__Dataset content__
###

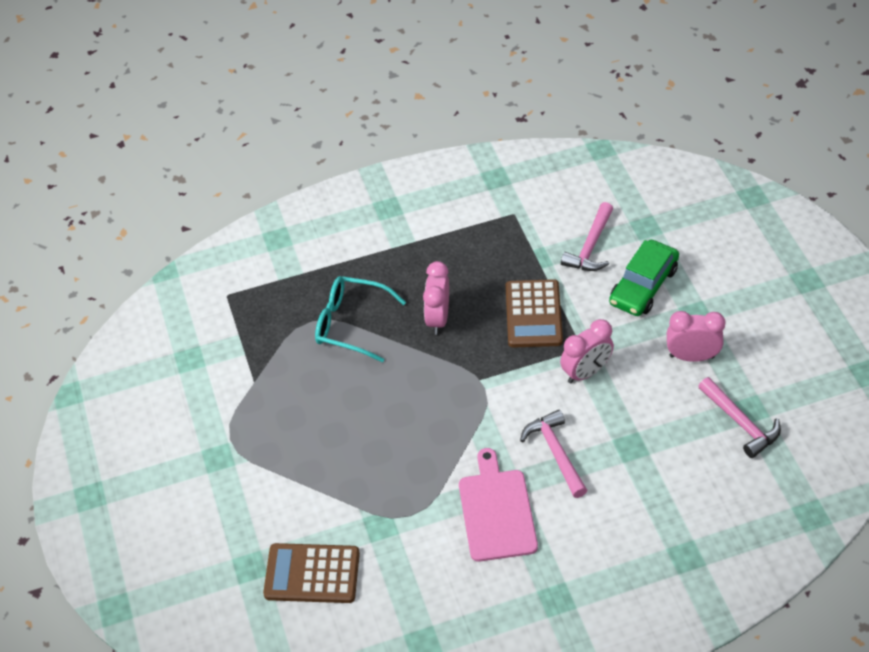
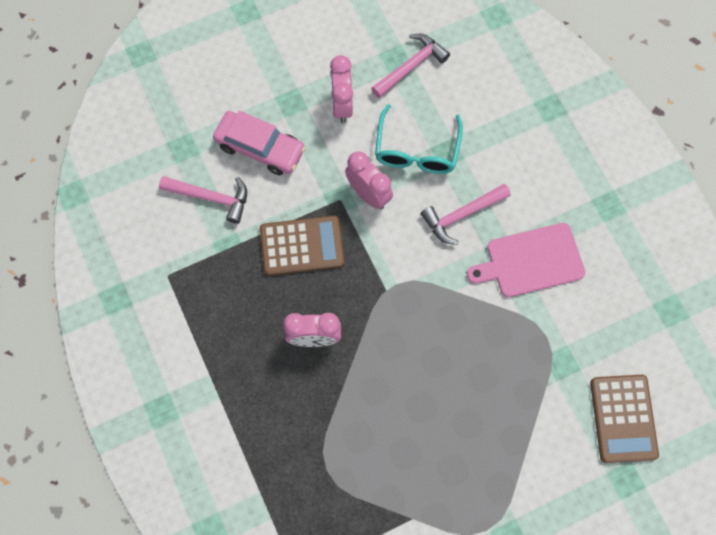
camera: 100 degrees left, 20 degrees up
(351, 324) = (327, 427): turquoise glasses -> turquoise glasses (416, 150)
(643, 286) = (260, 148): green car -> pink car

###

__Task brief__
Could every line above be set down exactly, with the pictures omitted?

__Response__
camera: 100 degrees left, 20 degrees up
(351, 324) = (327, 427): turquoise glasses -> turquoise glasses (416, 150)
(643, 286) = (260, 148): green car -> pink car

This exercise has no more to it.